◆ **Your instructions**:
Copy out, from the data below, each line in which the word "none" occurs.

START Recorded information

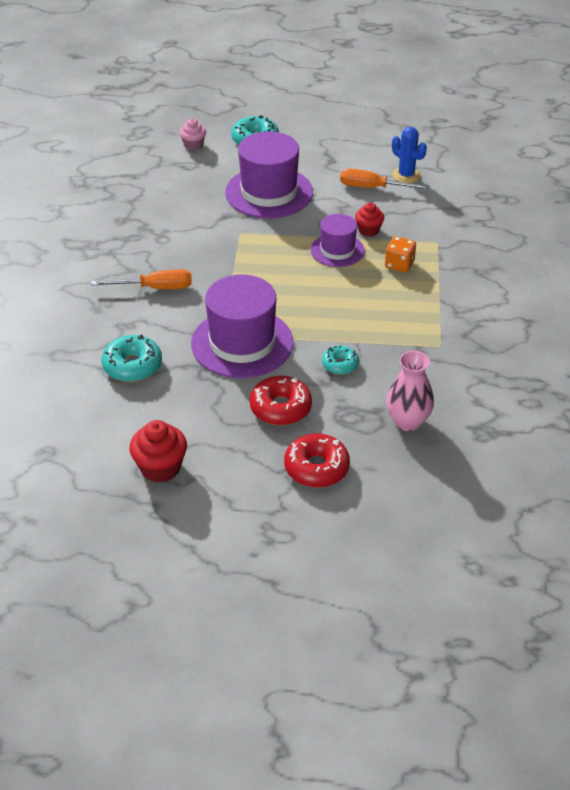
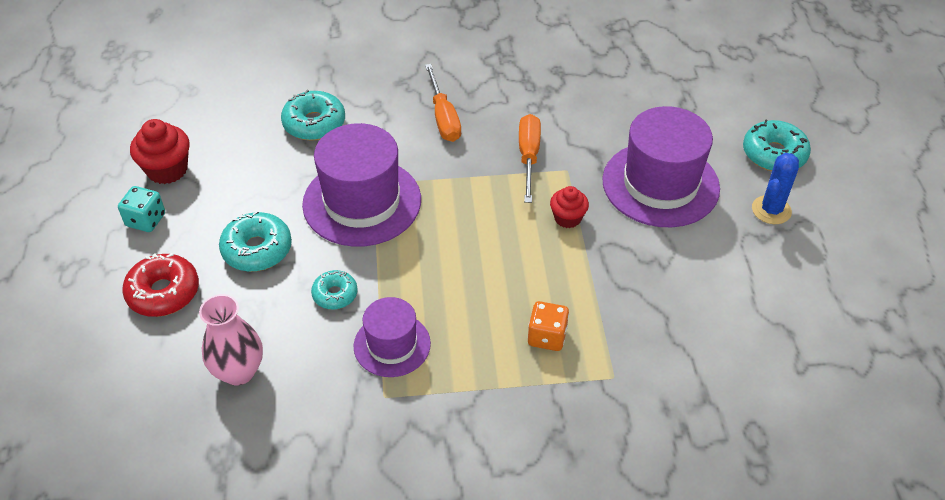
camera: 80 degrees right, 5 degrees up
(193, 145) = (733, 101): pink cupcake -> none
(224, 482) = (146, 220): none -> turquoise dice
(280, 408) = (257, 249): red donut -> turquoise donut
(337, 250) = (559, 267): purple hat -> purple hat (392, 345)
(368, 230) = (613, 295): red cupcake -> red cupcake (567, 218)
(373, 188) = (716, 290): orange screwdriver -> orange screwdriver (528, 156)
(406, 175) = (765, 327): blue cactus -> blue cactus (771, 210)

END Recorded information

◆ **Answer**:
(193, 145) = (733, 101): pink cupcake -> none
(224, 482) = (146, 220): none -> turquoise dice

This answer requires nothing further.